Scene image comparisons:
━━━━━━━━━━━━━━━━━━━━━━━━━━━━━━
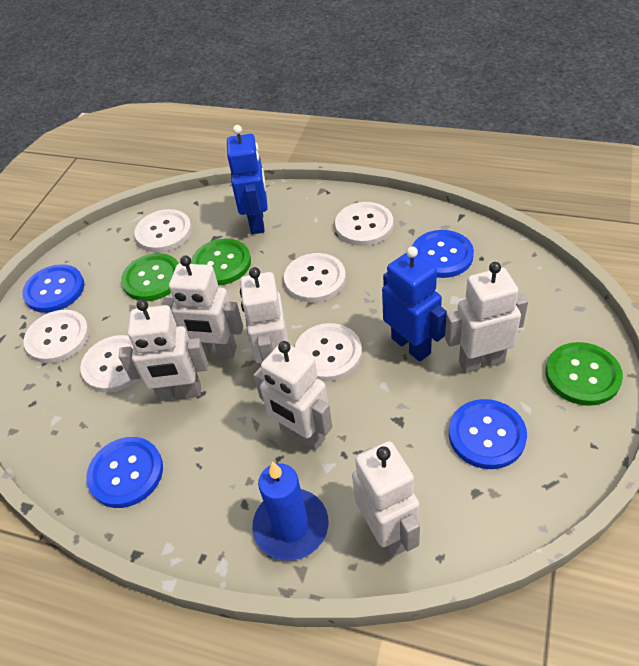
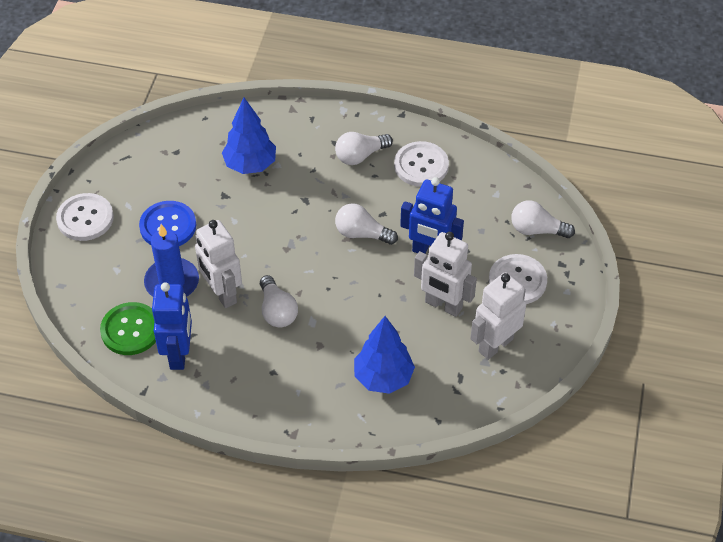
blue button: 4 -> 1
blue tree: 0 -> 2
green button: 3 -> 1
white button: 6 -> 3
white light bulb: 0 -> 4
white robot: 6 -> 3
━━━━━━━━━━━━━━━━━━━━━━━━━━━━━━
§ **Activity**
Could you print the data exactly as it appears and keep the pictures out?

§ **Reply**
blue button: 4 -> 1
blue tree: 0 -> 2
green button: 3 -> 1
white button: 6 -> 3
white light bulb: 0 -> 4
white robot: 6 -> 3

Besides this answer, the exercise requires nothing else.